• _What is required_
From the entries below, reproduce exactly the line containing "black pyramid: 2 -> 3", the line containing "pink pyramid: 1 -> 0", and every line in between, with nothing added.

• _Exercise material_
........
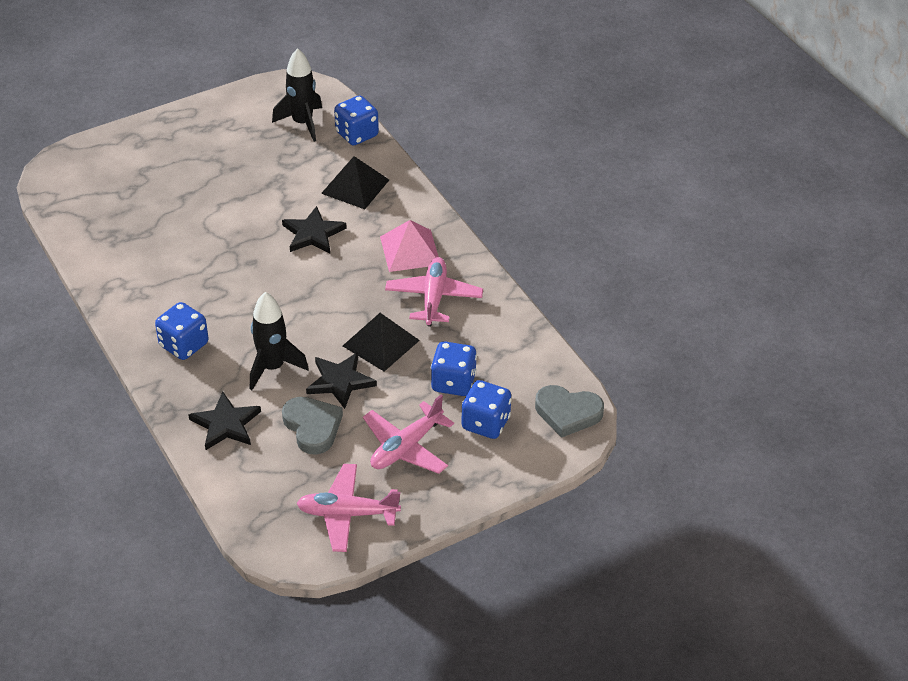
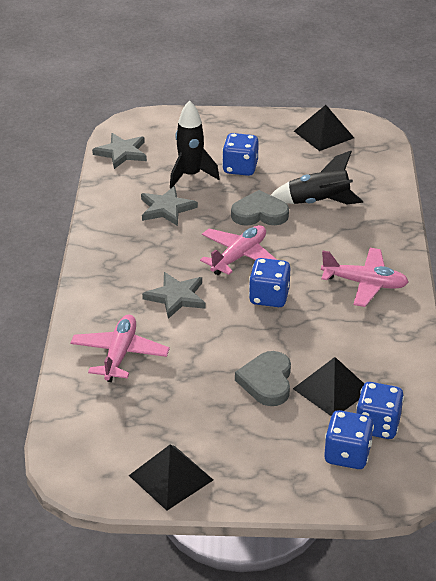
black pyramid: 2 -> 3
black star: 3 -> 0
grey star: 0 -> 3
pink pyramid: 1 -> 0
........
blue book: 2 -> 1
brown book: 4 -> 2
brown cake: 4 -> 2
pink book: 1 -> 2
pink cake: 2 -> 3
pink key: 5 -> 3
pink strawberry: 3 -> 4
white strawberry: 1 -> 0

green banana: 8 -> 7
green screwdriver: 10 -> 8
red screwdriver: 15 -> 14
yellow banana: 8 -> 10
........
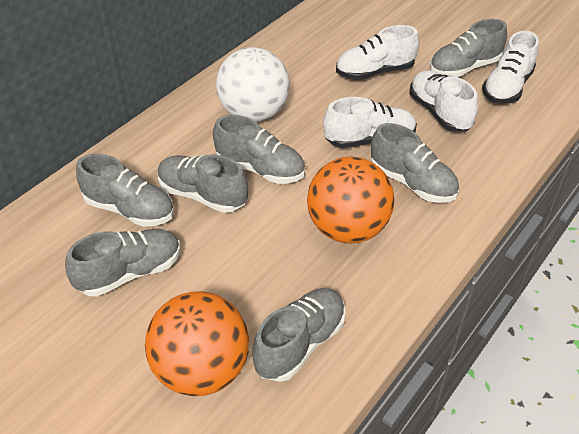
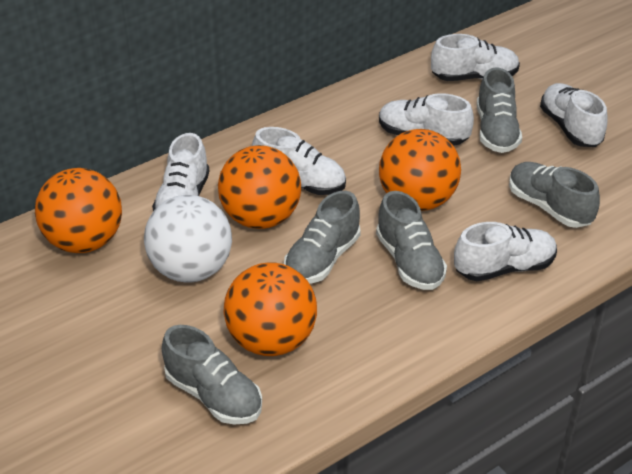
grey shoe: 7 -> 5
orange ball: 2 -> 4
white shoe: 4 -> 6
........
• _Answer area_
black pyramid: 2 -> 3
black star: 3 -> 0
grey star: 0 -> 3
pink pyramid: 1 -> 0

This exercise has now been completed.